## DATA TO USE
· · ·

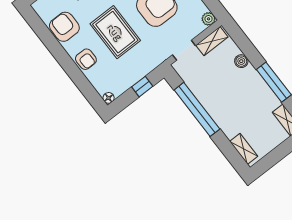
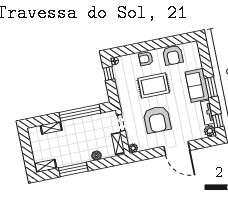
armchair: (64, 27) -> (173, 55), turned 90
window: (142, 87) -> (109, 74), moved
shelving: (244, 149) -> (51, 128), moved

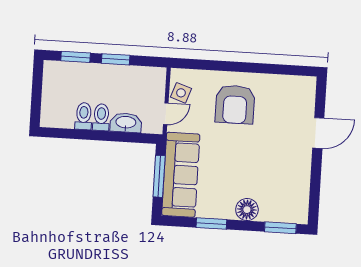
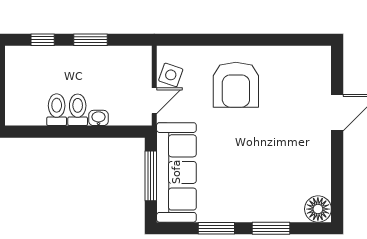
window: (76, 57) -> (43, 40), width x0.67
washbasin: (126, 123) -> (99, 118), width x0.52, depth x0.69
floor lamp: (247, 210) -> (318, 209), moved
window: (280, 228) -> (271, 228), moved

· · ·

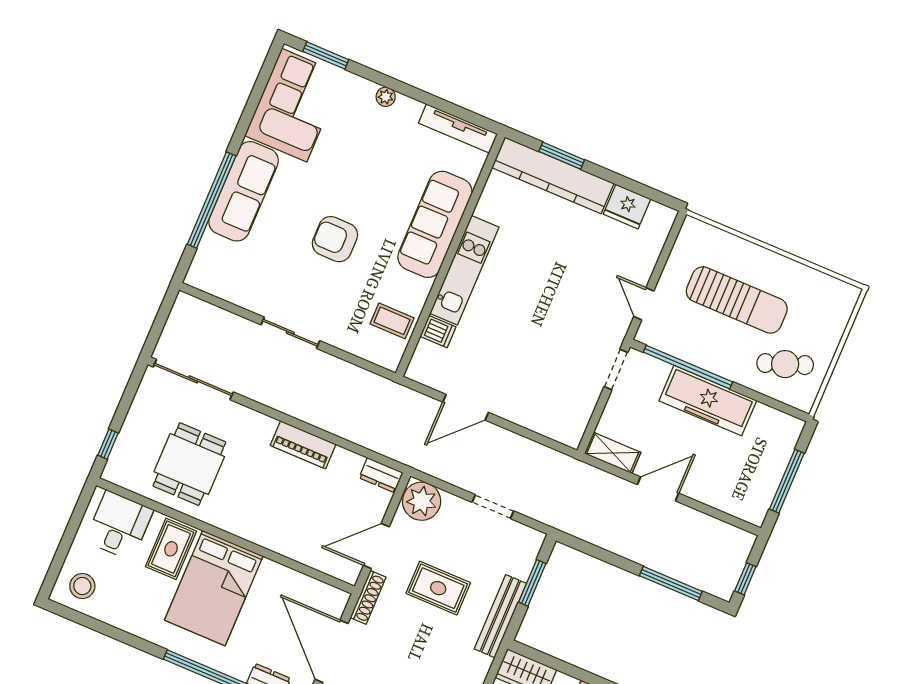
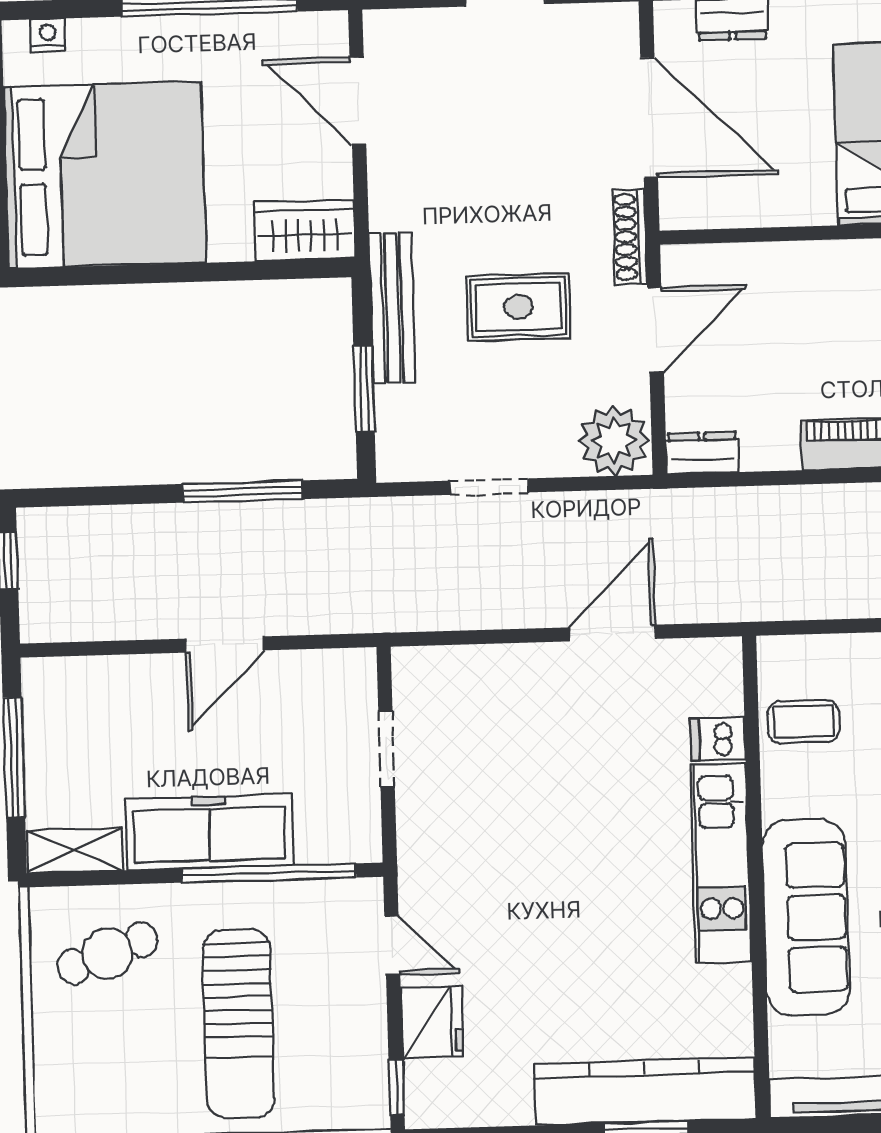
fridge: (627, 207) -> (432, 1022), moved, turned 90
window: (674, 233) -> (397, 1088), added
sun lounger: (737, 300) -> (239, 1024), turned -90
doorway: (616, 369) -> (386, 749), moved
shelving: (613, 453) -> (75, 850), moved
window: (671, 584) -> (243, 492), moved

· · ·

## EXERCISE OBJECTIVE
Within the listing above, extract exactly the lines that run from the one containing "armchair: (64, 27) -> (173, 55), turned 90" through the one containing "window: (280, 228) -> (271, 228), moved", excluding any pictures.

## ANSWER FOR THE TASK
armchair: (64, 27) -> (173, 55), turned 90
window: (142, 87) -> (109, 74), moved
shelving: (244, 149) -> (51, 128), moved

window: (76, 57) -> (43, 40), width x0.67
washbasin: (126, 123) -> (99, 118), width x0.52, depth x0.69
floor lamp: (247, 210) -> (318, 209), moved
window: (280, 228) -> (271, 228), moved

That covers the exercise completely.